*** DATASET CONTENT ***
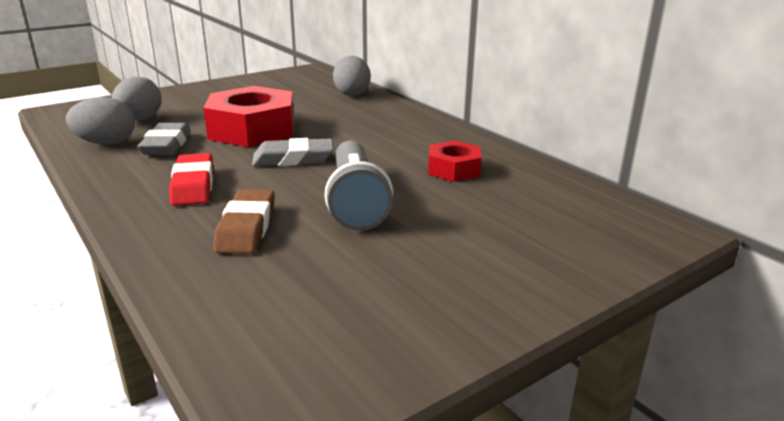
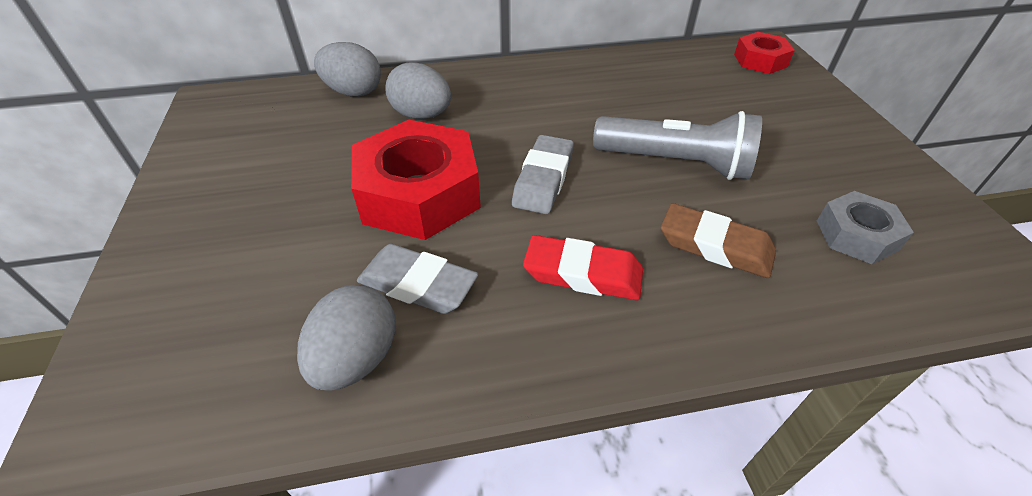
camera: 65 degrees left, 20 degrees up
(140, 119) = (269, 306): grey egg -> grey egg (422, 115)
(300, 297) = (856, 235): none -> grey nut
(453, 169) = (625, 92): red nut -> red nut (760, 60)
*** End of DATASET CONTENT ***
In your copy, include no pictures; print every line above exactly.

▶ [PROBLEM SOLUTION]:
camera: 65 degrees left, 20 degrees up
(140, 119) = (269, 306): grey egg -> grey egg (422, 115)
(300, 297) = (856, 235): none -> grey nut
(453, 169) = (625, 92): red nut -> red nut (760, 60)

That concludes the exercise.